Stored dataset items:
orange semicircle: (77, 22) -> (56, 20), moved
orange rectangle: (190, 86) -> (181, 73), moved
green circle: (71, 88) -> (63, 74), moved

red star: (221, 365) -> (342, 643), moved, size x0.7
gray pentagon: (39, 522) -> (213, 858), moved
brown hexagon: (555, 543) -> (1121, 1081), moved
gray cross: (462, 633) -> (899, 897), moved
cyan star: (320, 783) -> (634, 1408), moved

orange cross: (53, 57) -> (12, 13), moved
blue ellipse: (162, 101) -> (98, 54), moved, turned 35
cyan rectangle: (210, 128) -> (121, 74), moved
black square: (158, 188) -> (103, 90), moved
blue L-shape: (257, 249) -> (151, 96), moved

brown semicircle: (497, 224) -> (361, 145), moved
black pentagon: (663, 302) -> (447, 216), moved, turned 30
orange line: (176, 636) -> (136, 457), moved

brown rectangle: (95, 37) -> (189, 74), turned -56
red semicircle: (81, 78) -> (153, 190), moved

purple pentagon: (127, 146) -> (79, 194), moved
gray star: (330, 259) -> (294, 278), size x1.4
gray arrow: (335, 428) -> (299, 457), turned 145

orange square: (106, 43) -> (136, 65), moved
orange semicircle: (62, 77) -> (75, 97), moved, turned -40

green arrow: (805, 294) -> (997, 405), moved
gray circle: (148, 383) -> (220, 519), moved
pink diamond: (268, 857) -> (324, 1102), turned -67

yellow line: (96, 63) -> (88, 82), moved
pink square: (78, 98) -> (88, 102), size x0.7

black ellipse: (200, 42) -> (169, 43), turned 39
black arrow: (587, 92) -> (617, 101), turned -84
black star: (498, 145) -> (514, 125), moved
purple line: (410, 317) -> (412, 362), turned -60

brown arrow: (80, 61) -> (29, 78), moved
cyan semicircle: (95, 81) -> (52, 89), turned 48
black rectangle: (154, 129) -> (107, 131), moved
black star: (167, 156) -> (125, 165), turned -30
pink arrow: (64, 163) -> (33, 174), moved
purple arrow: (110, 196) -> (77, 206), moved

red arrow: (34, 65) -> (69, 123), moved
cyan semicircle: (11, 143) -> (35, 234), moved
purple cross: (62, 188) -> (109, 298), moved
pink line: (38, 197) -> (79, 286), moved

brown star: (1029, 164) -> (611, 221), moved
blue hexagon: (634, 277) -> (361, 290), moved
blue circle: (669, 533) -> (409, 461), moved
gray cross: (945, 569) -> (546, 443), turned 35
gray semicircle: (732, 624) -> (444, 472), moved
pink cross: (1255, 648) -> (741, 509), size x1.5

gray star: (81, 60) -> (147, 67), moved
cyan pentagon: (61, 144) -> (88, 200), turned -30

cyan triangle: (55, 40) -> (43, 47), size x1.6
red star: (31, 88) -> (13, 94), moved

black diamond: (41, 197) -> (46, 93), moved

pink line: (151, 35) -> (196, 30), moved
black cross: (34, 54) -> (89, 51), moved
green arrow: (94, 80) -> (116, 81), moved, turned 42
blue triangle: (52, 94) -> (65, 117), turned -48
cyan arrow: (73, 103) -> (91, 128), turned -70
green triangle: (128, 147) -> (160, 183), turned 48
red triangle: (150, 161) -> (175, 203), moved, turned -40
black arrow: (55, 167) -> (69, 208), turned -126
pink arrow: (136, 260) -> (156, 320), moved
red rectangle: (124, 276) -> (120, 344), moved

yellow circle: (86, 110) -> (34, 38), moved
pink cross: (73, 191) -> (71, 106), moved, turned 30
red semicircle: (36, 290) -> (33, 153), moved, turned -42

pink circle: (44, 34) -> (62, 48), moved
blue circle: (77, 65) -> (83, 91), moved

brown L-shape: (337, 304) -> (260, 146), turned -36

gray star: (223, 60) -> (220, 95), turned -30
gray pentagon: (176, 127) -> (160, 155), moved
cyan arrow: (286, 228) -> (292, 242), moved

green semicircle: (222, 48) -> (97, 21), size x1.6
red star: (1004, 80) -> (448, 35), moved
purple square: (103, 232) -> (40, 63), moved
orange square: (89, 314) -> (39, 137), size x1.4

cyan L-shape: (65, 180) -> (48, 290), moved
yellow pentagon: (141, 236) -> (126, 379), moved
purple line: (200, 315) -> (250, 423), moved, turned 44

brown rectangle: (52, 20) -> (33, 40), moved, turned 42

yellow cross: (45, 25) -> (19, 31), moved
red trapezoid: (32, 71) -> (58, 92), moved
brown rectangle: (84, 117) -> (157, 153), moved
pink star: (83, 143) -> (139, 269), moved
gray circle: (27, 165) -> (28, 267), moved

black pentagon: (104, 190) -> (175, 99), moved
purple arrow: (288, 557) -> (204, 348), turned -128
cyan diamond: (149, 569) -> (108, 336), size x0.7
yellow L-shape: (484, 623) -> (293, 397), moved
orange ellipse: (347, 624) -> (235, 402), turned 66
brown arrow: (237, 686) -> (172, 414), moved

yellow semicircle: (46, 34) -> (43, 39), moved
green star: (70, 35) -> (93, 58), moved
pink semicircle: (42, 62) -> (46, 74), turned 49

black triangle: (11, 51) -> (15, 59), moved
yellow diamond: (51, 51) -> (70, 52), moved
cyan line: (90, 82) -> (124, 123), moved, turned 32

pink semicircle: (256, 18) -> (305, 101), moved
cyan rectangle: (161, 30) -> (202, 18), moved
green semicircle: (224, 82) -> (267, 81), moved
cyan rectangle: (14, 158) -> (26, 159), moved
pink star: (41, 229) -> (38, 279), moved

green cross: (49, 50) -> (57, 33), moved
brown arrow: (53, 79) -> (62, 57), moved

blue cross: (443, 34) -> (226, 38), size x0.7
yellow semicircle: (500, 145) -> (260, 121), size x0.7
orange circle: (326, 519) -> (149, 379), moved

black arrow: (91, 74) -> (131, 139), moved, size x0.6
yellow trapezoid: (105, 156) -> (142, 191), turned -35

Work to be completed:
Look through the entries. Copy out each line with "blue" in it.

Answer box:
blue ellipse: (162, 101) -> (98, 54), moved, turned 35
blue L-shape: (257, 249) -> (151, 96), moved
blue hexagon: (634, 277) -> (361, 290), moved
blue circle: (669, 533) -> (409, 461), moved
blue triangle: (52, 94) -> (65, 117), turned -48
blue circle: (77, 65) -> (83, 91), moved
blue cross: (443, 34) -> (226, 38), size x0.7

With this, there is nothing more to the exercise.